* _Your assignment_:
Starting at the line containing "GAS2 pin AO: A5 -> B14" and ending at the line containing "SERVO2 pin PWM: C15 -> B3", print every line of the material below exactly, both ends included, and stop there.

* _Given records_:
════════════════════

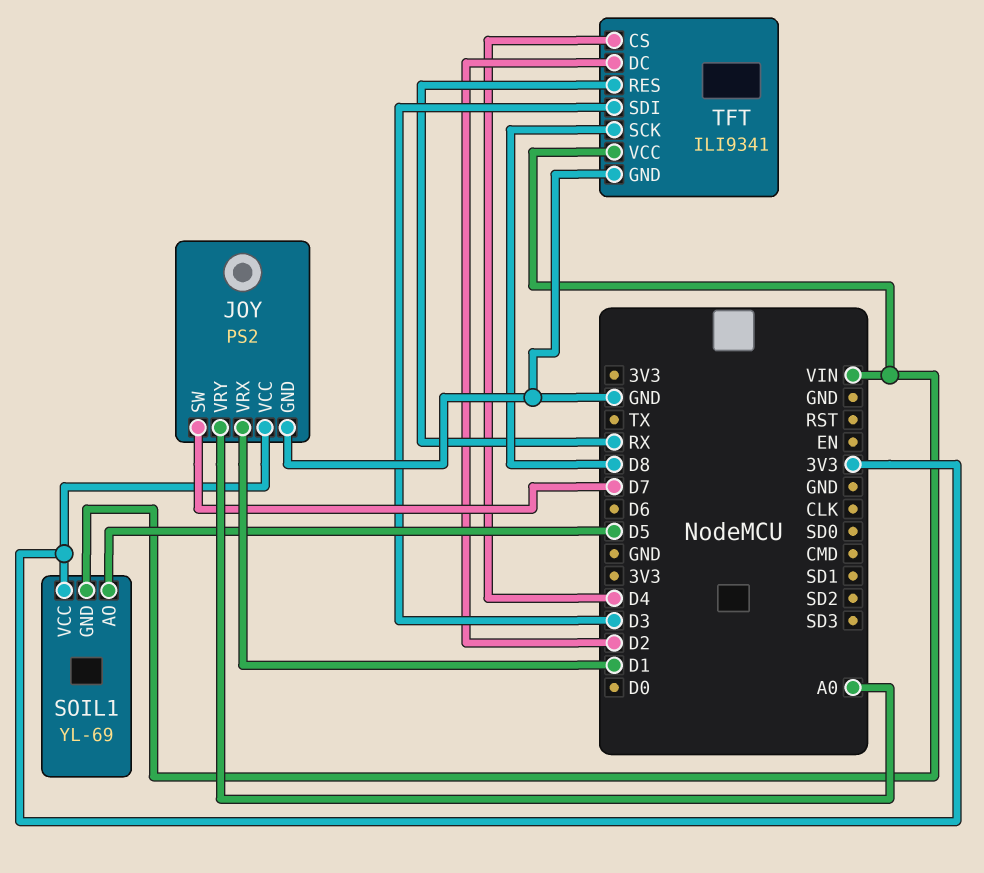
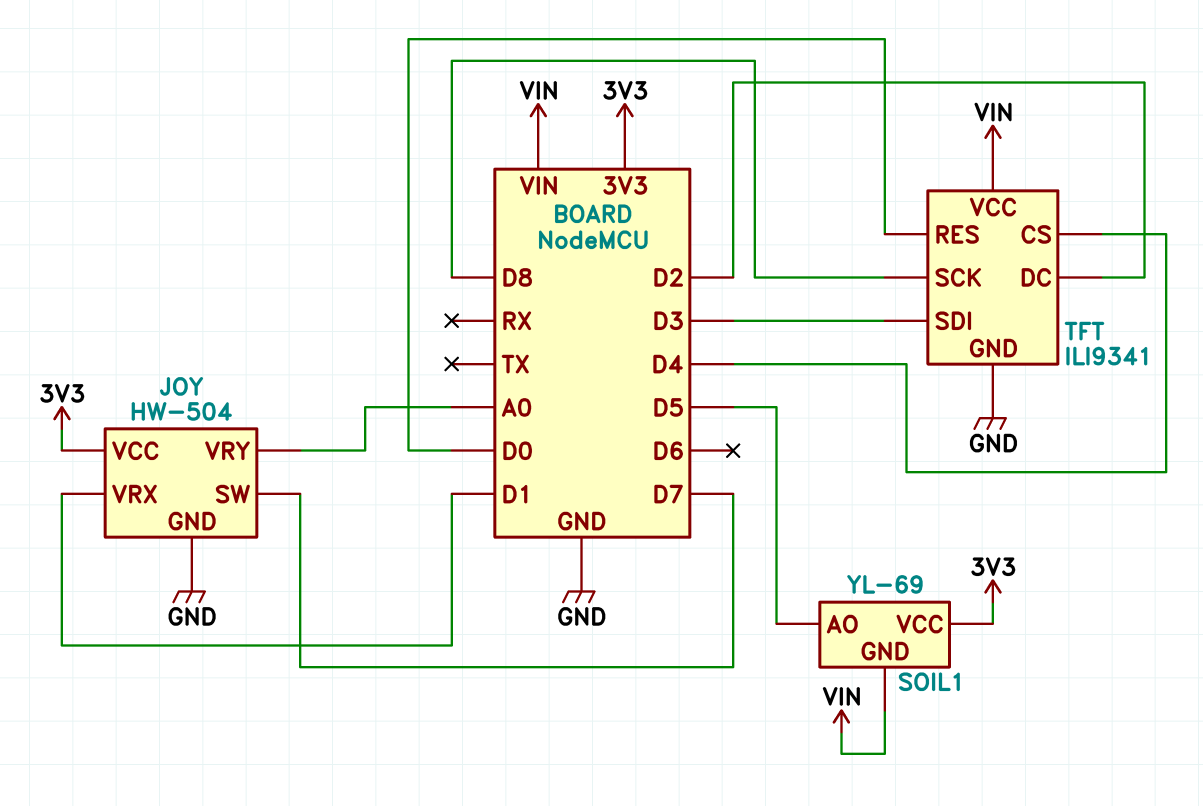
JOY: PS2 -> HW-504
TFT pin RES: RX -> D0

════════════════════

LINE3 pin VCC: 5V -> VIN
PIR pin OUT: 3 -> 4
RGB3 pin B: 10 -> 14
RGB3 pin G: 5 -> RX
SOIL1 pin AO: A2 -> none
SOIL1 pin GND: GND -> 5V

════════════════════

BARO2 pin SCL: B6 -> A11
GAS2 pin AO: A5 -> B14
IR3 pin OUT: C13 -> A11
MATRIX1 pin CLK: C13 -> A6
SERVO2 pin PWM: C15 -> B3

════════════════════

* _Exercise response_:
GAS2 pin AO: A5 -> B14
IR3 pin OUT: C13 -> A11
MATRIX1 pin CLK: C13 -> A6
SERVO2 pin PWM: C15 -> B3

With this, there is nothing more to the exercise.